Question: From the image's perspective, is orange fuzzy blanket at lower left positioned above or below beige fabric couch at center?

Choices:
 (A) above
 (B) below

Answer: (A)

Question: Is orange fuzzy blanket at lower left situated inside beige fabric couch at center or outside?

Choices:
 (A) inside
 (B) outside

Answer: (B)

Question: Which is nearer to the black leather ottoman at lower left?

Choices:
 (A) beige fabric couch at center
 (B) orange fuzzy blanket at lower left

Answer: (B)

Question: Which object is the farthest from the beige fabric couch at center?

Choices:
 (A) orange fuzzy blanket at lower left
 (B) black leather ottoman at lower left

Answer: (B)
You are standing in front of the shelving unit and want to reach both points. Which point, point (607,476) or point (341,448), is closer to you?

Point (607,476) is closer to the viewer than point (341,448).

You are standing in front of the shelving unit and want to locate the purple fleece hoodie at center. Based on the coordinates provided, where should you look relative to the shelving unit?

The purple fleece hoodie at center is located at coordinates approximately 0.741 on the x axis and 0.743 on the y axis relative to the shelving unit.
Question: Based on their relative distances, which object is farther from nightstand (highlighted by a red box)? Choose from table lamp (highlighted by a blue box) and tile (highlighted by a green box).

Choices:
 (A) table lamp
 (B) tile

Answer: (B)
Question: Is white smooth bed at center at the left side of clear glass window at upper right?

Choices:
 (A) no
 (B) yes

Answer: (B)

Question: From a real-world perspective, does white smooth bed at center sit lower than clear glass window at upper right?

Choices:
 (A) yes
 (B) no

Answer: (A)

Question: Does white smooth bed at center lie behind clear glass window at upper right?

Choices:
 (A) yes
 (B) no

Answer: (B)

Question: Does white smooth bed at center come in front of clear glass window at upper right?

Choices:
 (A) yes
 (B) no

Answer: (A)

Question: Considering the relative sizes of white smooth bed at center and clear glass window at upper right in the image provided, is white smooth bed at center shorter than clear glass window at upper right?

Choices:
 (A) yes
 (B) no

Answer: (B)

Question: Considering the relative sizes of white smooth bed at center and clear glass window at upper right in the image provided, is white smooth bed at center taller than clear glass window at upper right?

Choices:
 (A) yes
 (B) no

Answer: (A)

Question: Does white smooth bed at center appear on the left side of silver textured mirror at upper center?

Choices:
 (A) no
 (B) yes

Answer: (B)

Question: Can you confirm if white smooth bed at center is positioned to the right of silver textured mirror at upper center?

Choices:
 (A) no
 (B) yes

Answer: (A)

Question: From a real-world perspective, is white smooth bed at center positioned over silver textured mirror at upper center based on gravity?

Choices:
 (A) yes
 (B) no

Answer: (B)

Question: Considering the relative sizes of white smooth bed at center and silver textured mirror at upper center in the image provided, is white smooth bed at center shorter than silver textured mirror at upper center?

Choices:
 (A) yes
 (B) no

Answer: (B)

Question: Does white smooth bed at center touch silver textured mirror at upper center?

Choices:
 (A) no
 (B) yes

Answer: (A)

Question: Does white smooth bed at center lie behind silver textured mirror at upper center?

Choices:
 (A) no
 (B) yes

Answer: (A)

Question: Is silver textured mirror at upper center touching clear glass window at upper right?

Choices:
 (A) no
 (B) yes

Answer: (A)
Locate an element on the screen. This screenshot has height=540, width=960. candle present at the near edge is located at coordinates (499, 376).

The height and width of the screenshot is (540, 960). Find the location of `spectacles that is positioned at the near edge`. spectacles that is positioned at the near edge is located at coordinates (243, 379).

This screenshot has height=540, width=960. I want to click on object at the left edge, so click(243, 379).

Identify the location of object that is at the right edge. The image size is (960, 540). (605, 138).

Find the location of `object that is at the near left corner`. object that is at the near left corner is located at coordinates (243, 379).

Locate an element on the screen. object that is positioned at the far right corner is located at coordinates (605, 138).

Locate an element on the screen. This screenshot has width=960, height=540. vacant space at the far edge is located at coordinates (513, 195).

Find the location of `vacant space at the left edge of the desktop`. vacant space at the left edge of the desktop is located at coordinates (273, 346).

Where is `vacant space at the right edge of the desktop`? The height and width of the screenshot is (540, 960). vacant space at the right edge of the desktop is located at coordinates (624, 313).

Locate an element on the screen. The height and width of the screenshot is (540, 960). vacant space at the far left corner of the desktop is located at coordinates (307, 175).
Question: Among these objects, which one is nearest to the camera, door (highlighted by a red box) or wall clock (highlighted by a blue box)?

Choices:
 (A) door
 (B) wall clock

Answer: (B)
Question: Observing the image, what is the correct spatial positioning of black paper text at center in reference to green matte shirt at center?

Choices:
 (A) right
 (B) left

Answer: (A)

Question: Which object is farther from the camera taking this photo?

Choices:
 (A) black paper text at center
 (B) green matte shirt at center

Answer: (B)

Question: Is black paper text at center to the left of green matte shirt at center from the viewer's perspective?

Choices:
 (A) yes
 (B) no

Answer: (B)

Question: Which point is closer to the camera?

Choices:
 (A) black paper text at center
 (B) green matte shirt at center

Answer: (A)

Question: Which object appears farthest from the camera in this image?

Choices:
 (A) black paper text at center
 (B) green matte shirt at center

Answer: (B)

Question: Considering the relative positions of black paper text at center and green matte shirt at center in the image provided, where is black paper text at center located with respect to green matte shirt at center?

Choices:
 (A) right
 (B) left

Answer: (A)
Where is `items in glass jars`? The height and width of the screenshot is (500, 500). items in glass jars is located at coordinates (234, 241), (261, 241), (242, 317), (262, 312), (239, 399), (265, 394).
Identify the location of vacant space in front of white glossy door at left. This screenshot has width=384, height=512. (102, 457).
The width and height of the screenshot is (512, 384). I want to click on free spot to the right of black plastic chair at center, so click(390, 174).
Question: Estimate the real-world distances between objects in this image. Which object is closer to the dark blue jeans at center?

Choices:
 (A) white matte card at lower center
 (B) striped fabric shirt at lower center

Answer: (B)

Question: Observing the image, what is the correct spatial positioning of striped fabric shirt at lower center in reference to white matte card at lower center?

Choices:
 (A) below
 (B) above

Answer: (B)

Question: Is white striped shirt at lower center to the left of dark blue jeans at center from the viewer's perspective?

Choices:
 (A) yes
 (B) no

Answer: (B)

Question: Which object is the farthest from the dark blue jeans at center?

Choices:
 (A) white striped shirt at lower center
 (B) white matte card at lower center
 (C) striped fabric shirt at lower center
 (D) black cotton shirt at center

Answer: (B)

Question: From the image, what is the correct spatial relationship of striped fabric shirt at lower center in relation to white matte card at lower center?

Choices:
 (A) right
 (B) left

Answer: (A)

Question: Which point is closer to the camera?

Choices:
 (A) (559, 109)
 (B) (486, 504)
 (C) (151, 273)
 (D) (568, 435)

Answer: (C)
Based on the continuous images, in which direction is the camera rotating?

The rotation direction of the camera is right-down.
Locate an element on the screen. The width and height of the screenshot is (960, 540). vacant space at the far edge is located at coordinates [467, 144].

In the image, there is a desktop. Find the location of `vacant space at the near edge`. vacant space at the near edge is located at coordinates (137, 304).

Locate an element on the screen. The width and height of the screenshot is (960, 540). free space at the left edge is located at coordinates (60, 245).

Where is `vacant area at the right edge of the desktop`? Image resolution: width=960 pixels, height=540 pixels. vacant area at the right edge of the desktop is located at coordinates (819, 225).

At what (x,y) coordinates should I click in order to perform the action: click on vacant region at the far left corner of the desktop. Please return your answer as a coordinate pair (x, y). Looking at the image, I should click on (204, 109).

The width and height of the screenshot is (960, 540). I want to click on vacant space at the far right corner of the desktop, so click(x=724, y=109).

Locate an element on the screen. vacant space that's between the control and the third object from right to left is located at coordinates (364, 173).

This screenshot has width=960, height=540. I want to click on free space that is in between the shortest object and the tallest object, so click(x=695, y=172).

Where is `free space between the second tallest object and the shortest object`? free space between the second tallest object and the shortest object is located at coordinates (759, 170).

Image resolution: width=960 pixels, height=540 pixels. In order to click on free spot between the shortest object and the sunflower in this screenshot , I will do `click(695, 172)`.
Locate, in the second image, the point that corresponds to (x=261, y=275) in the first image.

-*-*-

EXERCISE AIM.
Pick out every line of the material that contains the word "clear" and copy each of those lines in full. Case counts, so match only that exact capitalization.

YOUR SOLUTION.
Question: Is white smooth bed at center at the left side of clear glass window at upper right?
Question: From a real-world perspective, does white smooth bed at center sit lower than clear glass window at upper right?
Question: Does white smooth bed at center lie behind clear glass window at upper right?
Question: Does white smooth bed at center come in front of clear glass window at upper right?
Question: Considering the relative sizes of white smooth bed at center and clear glass window at upper right in the image provided, is white smooth bed at center shorter than clear glass window at upper right?
Question: Considering the relative sizes of white smooth bed at center and clear glass window at upper right in the image provided, is white smooth bed at center taller than clear glass window at upper right?
Question: Is silver textured mirror at upper center touching clear glass window at upper right?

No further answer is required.